> _YOUR INSTRUCTIONS_: Where the line containing "orange ring: 1 -> 0" appears, start repeating, and continue exactly through the last line below, adding nothing. Include no pictures.

> _DATASET_:
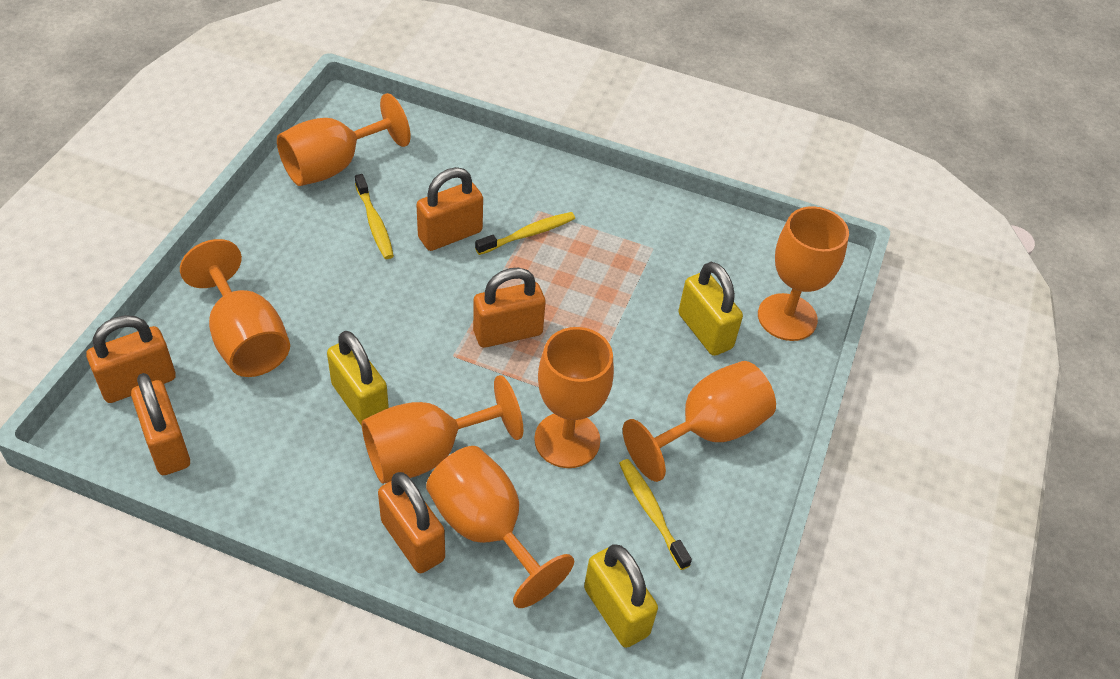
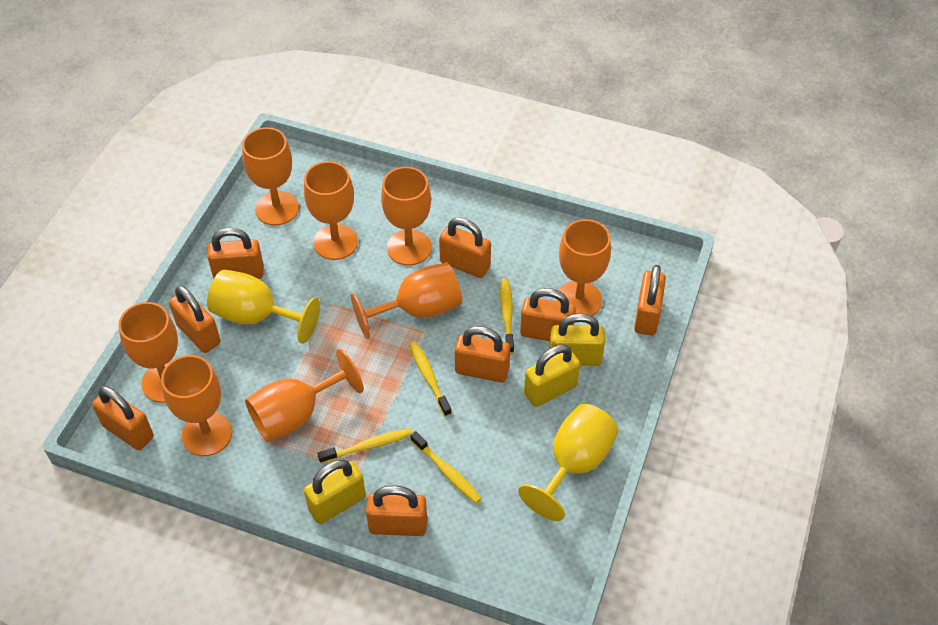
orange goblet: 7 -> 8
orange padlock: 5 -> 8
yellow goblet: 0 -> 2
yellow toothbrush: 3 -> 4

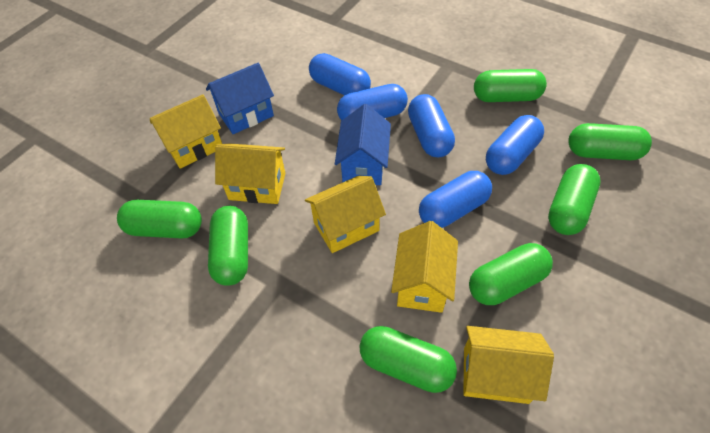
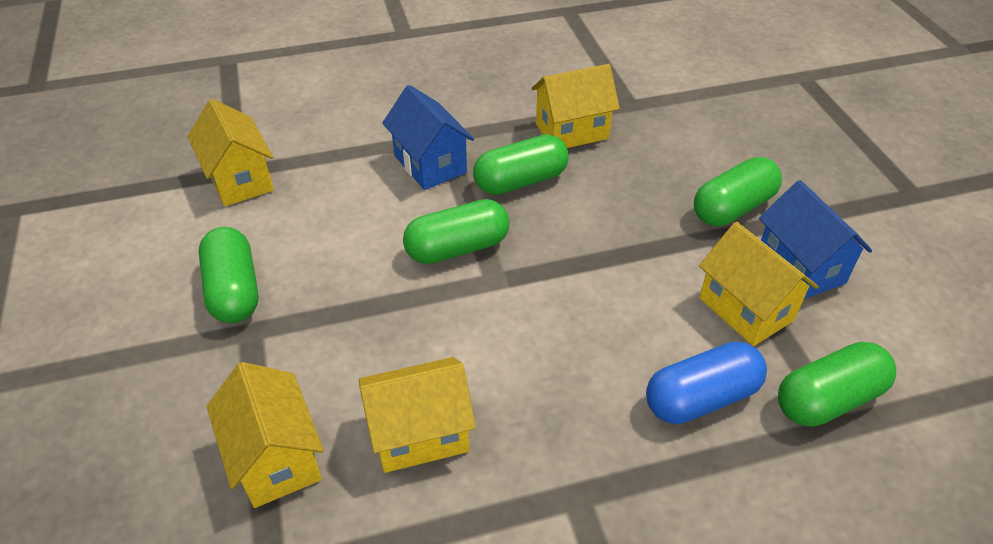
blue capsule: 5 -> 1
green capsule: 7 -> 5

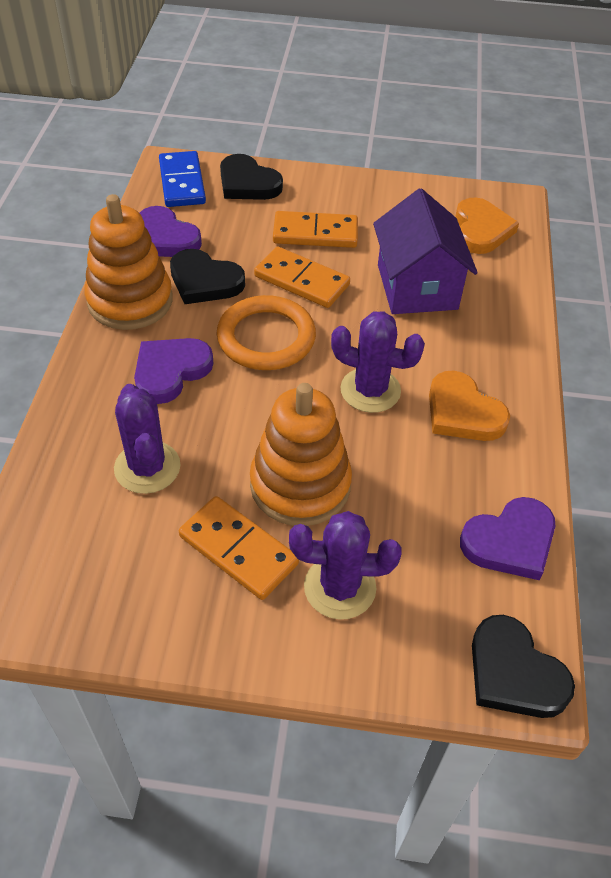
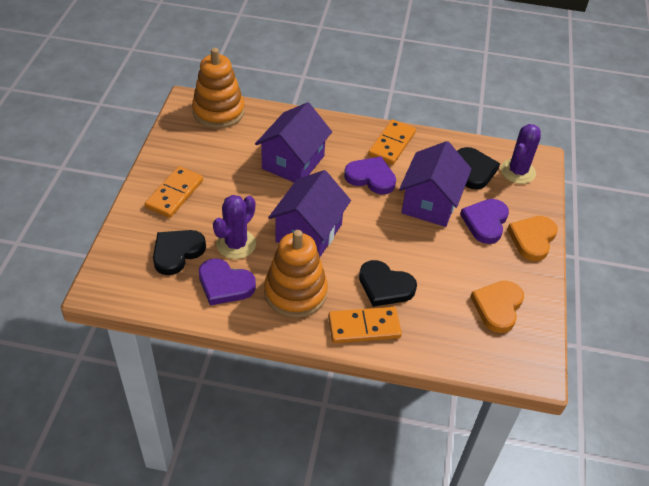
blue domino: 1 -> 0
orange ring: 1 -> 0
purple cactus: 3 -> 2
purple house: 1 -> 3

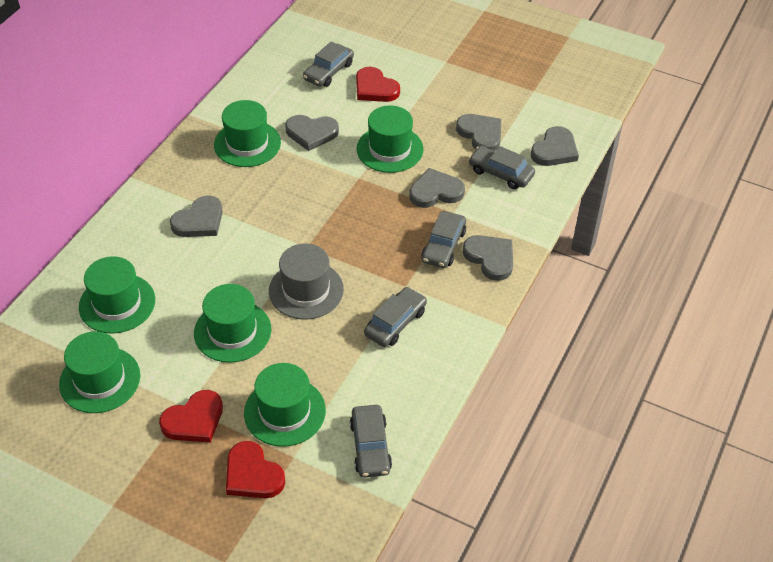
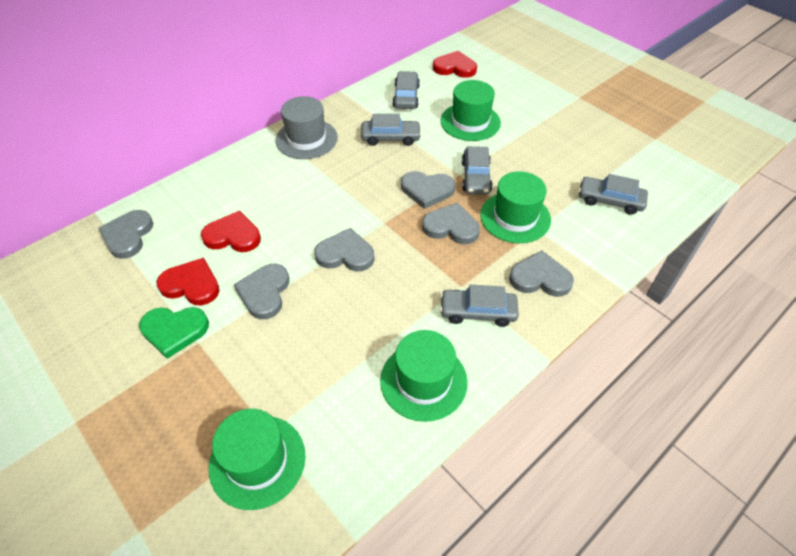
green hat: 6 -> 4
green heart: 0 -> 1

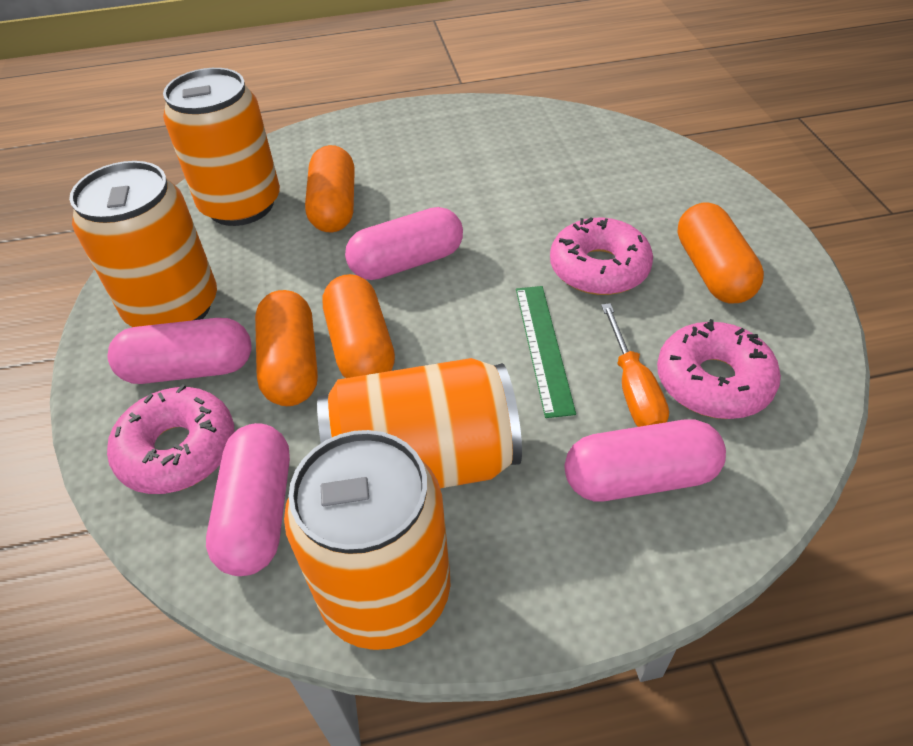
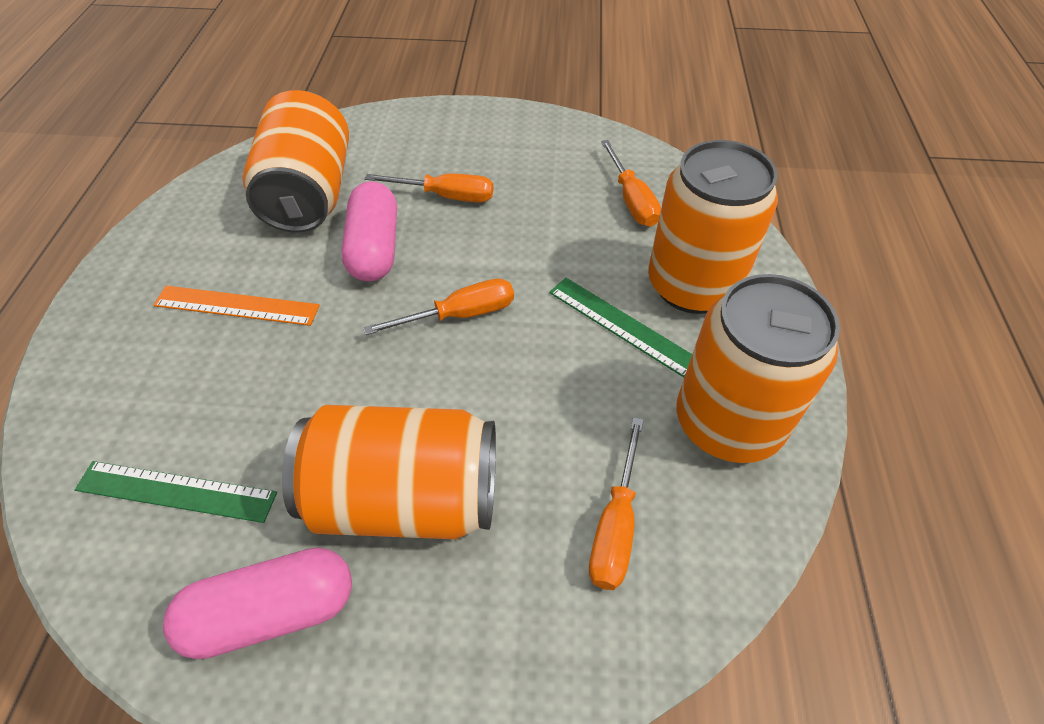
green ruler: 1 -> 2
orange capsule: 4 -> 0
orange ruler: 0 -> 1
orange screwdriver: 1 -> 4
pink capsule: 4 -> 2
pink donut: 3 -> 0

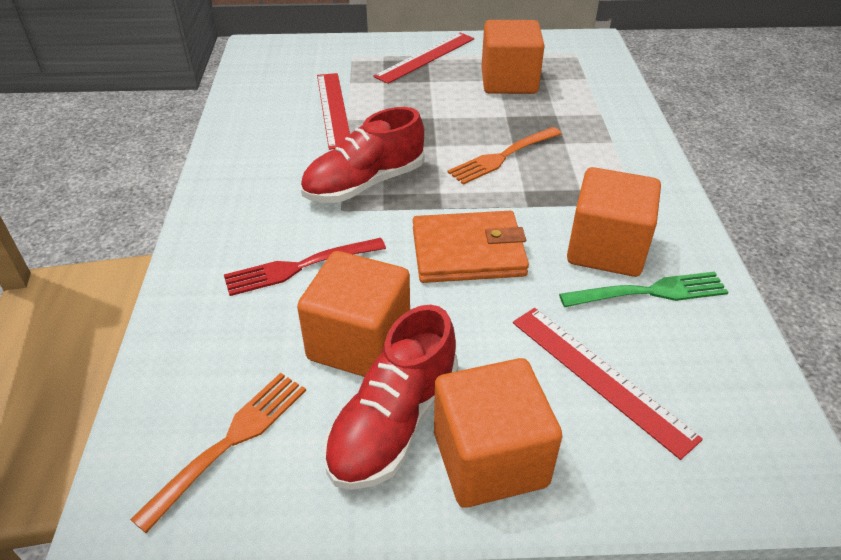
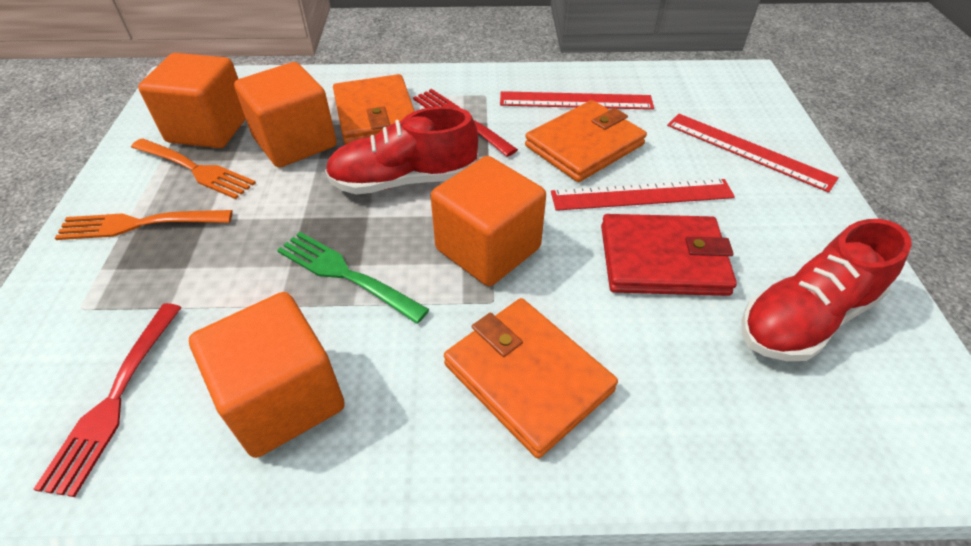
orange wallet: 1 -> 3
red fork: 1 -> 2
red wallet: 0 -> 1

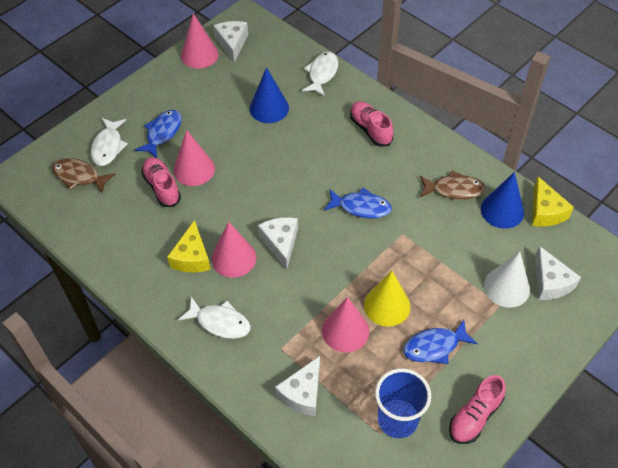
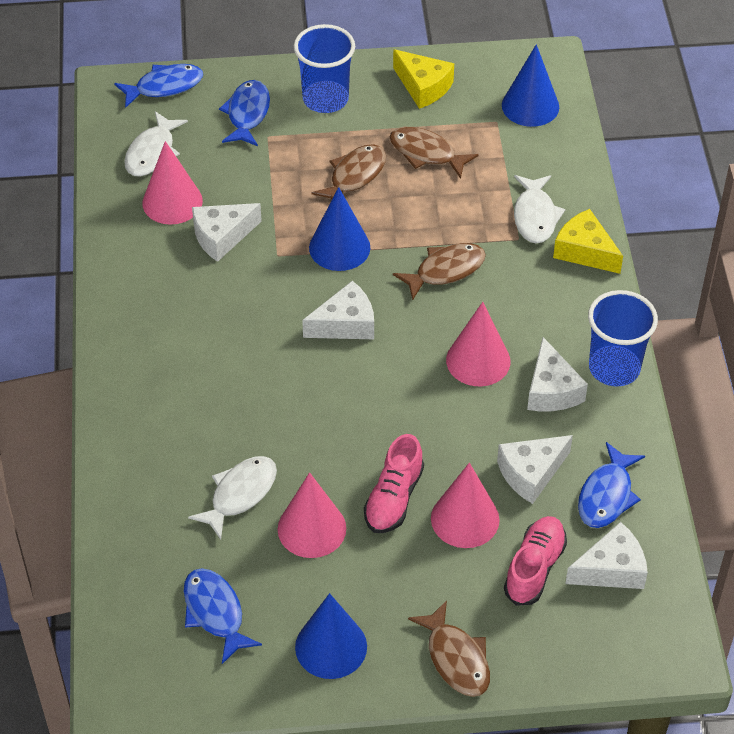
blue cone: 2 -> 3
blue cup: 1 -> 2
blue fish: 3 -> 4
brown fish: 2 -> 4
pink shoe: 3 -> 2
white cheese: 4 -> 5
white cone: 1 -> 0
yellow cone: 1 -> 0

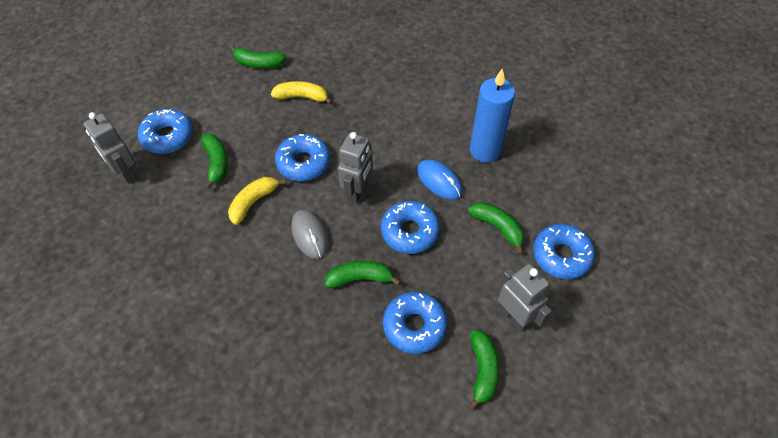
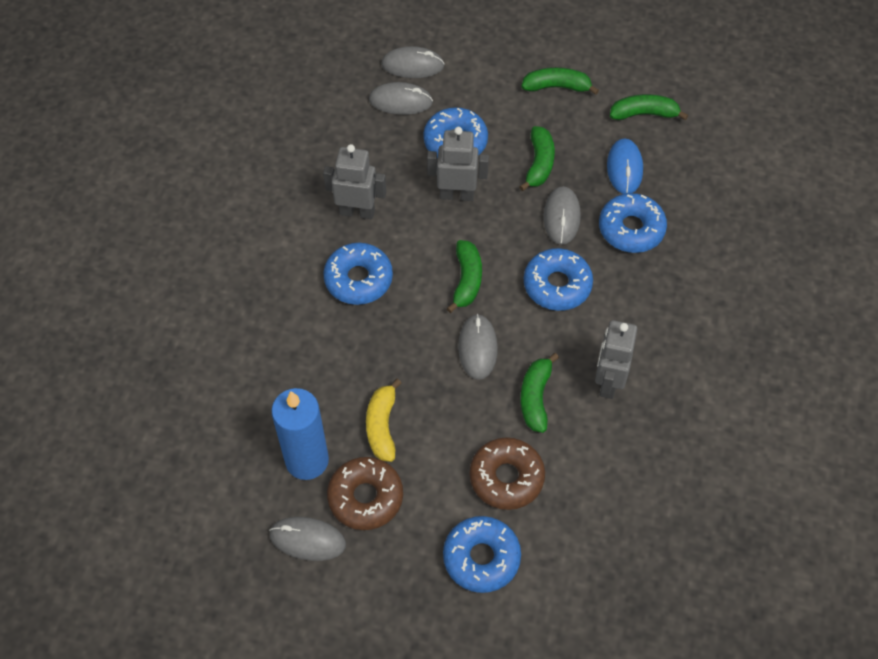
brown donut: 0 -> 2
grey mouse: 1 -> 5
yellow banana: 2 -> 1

> _RESULT OF THE TASK_:
orange ring: 1 -> 0
purple cactus: 3 -> 2
purple house: 1 -> 3

green hat: 6 -> 4
green heart: 0 -> 1

green ruler: 1 -> 2
orange capsule: 4 -> 0
orange ruler: 0 -> 1
orange screwdriver: 1 -> 4
pink capsule: 4 -> 2
pink donut: 3 -> 0

orange wallet: 1 -> 3
red fork: 1 -> 2
red wallet: 0 -> 1

blue cone: 2 -> 3
blue cup: 1 -> 2
blue fish: 3 -> 4
brown fish: 2 -> 4
pink shoe: 3 -> 2
white cheese: 4 -> 5
white cone: 1 -> 0
yellow cone: 1 -> 0

brown donut: 0 -> 2
grey mouse: 1 -> 5
yellow banana: 2 -> 1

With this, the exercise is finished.